■ **Given records**
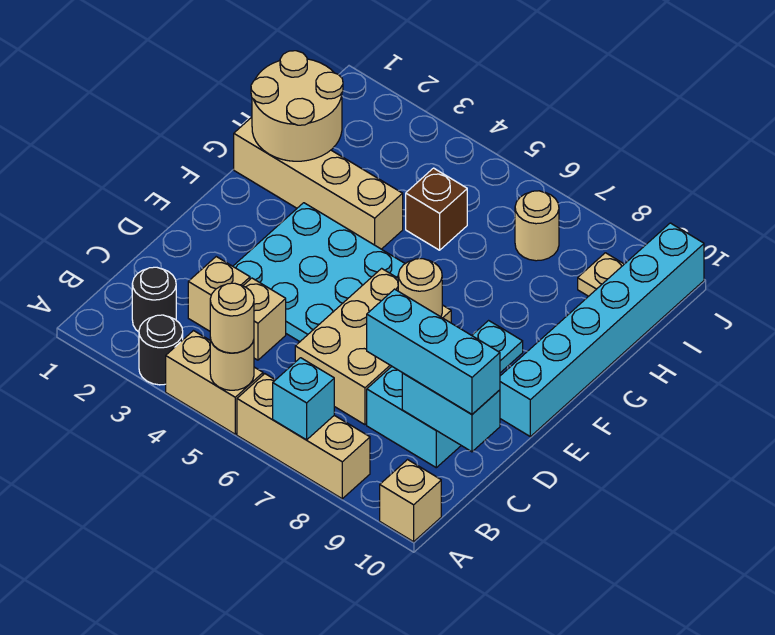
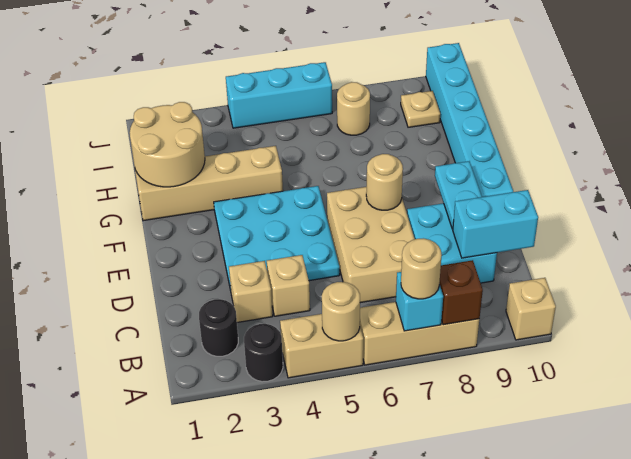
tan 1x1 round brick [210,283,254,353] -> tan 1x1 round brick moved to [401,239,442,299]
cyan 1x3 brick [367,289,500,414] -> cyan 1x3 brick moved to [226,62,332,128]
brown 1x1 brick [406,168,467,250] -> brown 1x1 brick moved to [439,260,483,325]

---

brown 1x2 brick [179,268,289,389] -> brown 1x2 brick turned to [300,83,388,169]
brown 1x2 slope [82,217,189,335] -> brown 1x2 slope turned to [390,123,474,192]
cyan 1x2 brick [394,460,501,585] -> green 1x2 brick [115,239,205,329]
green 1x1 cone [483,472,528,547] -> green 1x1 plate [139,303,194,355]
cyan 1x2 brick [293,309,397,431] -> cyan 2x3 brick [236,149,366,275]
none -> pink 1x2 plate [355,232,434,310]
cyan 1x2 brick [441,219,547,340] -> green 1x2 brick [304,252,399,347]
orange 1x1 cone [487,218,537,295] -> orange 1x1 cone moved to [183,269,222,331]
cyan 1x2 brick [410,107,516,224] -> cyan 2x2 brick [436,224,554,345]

■ **Aim of the exercise**
Of the lines above, output exactly those from the line bearing "cyan 1x2 brick [441,219,547,340]" through the line bearing "cyan 1x2 brick [410,107,516,224]", inclusive.

■ **Reply to the exercise**
cyan 1x2 brick [441,219,547,340] -> green 1x2 brick [304,252,399,347]
orange 1x1 cone [487,218,537,295] -> orange 1x1 cone moved to [183,269,222,331]
cyan 1x2 brick [410,107,516,224] -> cyan 2x2 brick [436,224,554,345]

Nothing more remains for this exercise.